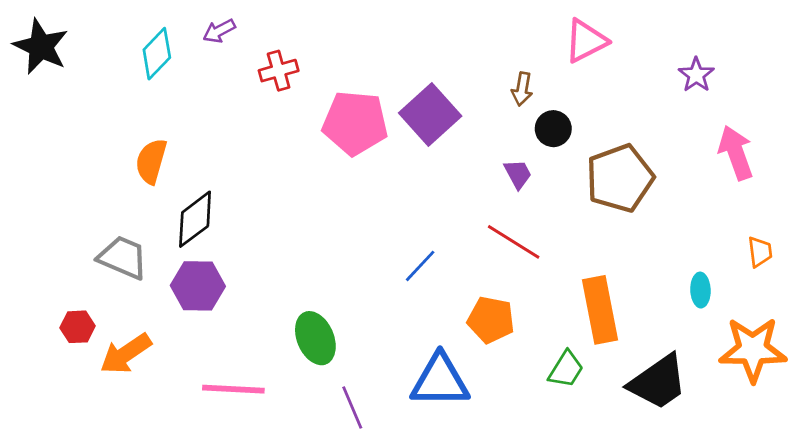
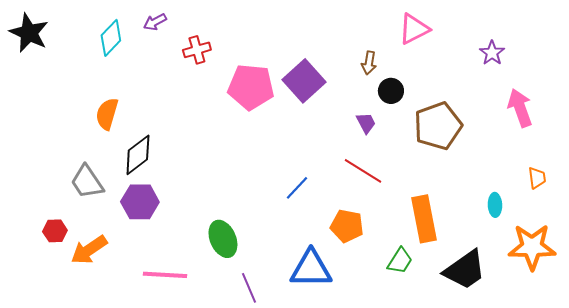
gray trapezoid: (123, 257) -> (87, 182), turned -147

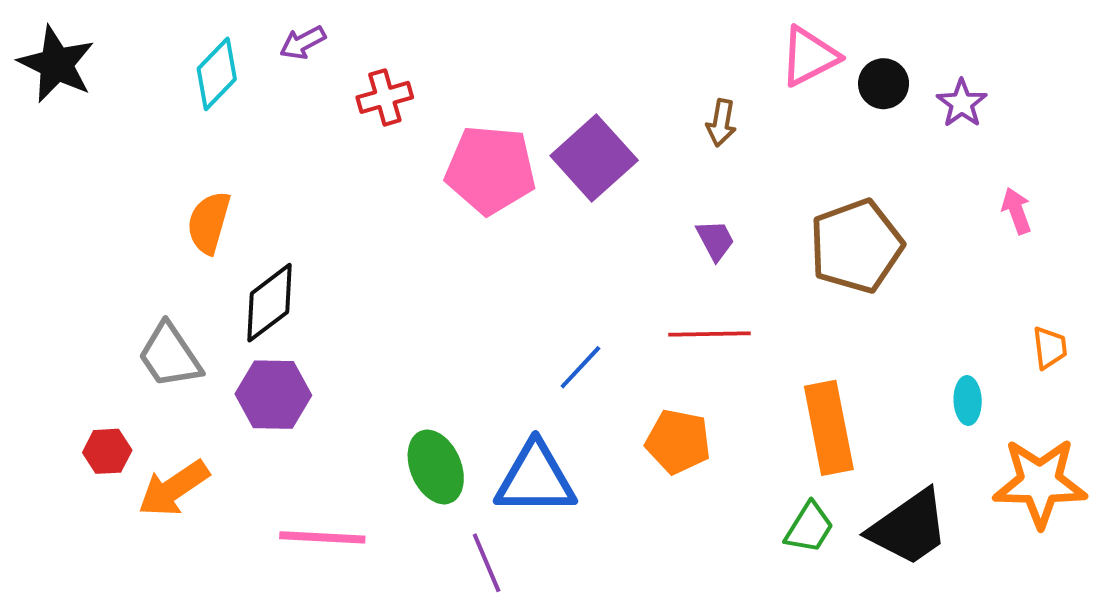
black circle: (391, 91) -> (884, 84), moved
pink arrow: (520, 108) -> (1017, 211), size x0.6
red line: (363, 171) -> (709, 334), turned -33
green trapezoid: (400, 261) -> (809, 528), moved
blue triangle: (311, 269) -> (535, 479), moved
::::::
- [Request] If a record holds a picture, leave that picture out; retype everything else exactly.

- [Task solution]
gray trapezoid: (123, 257) -> (87, 182), turned -147

black circle: (391, 91) -> (884, 84), moved
pink arrow: (520, 108) -> (1017, 211), size x0.6
red line: (363, 171) -> (709, 334), turned -33
green trapezoid: (400, 261) -> (809, 528), moved
blue triangle: (311, 269) -> (535, 479), moved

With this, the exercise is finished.